#### [WHAT IS BEING ASKED]
What you return should be the complete data below, word for word, with no pictures in it.

#### [Coordinate-based object records]

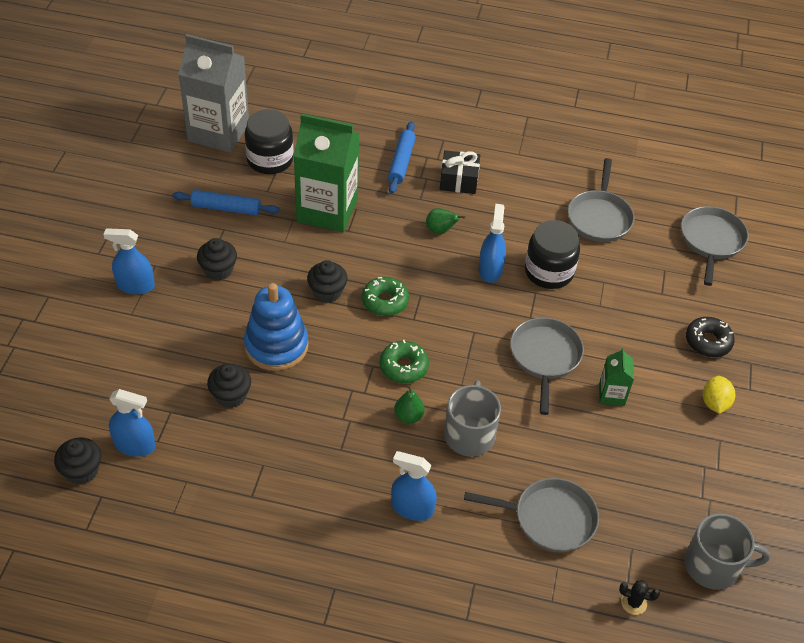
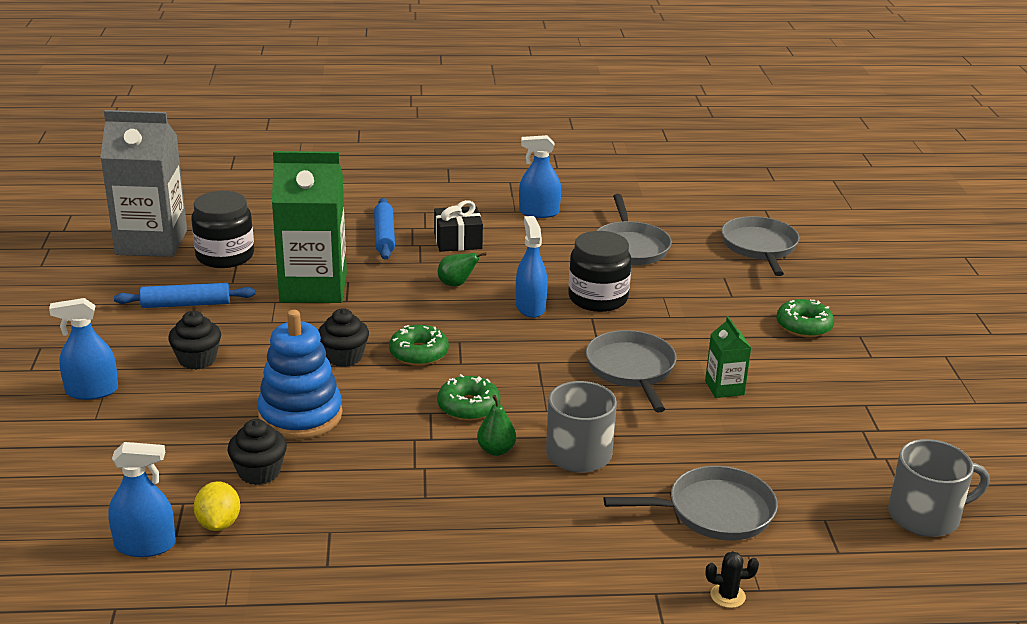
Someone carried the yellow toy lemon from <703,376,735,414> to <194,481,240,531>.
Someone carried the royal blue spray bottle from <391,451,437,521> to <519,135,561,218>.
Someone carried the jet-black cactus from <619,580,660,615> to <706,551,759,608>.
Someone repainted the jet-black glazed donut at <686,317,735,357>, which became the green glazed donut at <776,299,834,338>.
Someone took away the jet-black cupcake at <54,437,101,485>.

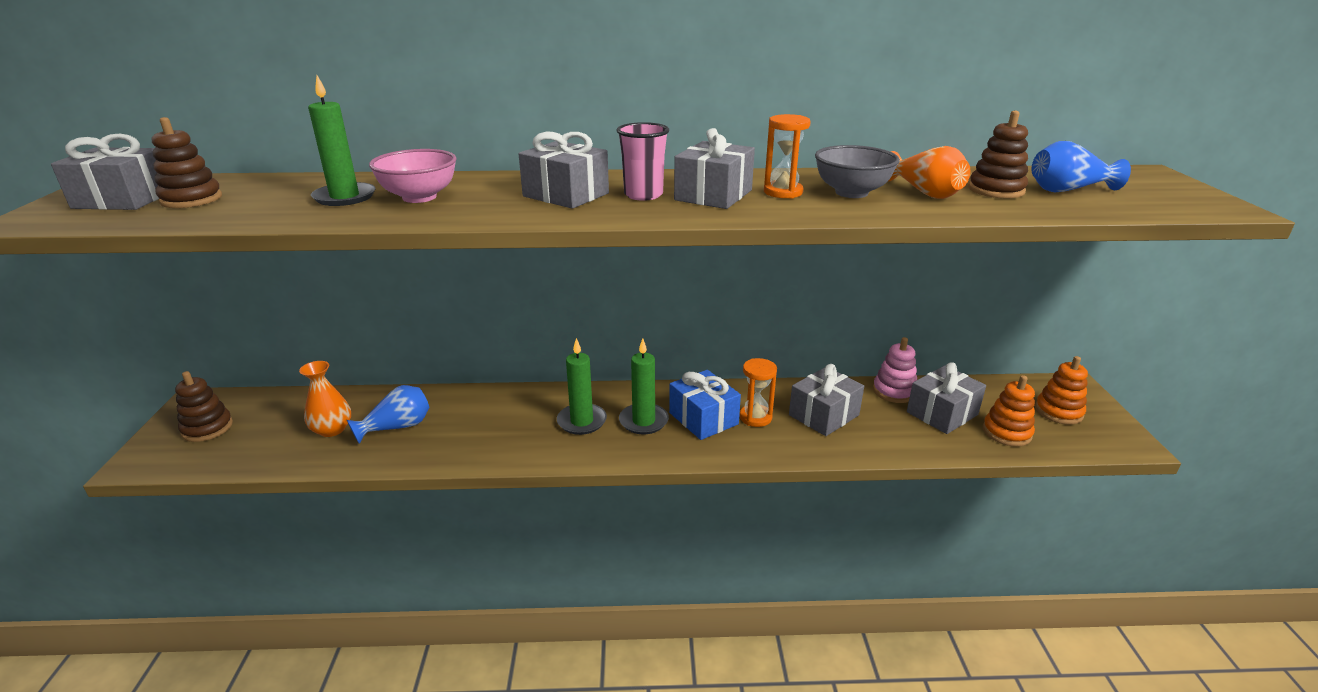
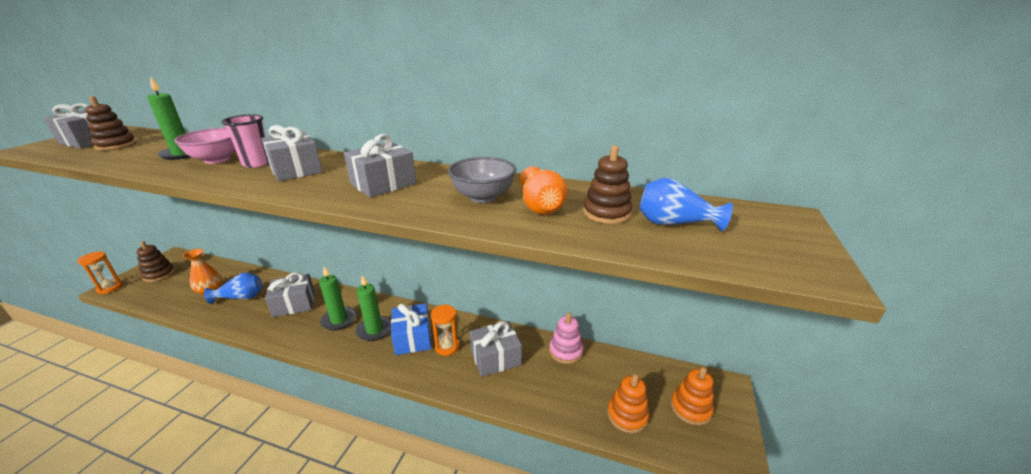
Someone carried the bright orange hourglass from <764,114,811,199> to <77,252,123,294>.
Someone carried the rosy cup from <616,122,669,201> to <222,115,269,168>.
Someone carried the gray gift from <907,362,986,434> to <265,272,315,317>.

#### [WRITTEN ANSWER]
Someone carried the yellow toy lemon from <703,376,735,414> to <194,481,240,531>.
Someone carried the royal blue spray bottle from <391,451,437,521> to <519,135,561,218>.
Someone carried the jet-black cactus from <619,580,660,615> to <706,551,759,608>.
Someone repainted the jet-black glazed donut at <686,317,735,357>, which became the green glazed donut at <776,299,834,338>.
Someone took away the jet-black cupcake at <54,437,101,485>.

Someone carried the bright orange hourglass from <764,114,811,199> to <77,252,123,294>.
Someone carried the rosy cup from <616,122,669,201> to <222,115,269,168>.
Someone carried the gray gift from <907,362,986,434> to <265,272,315,317>.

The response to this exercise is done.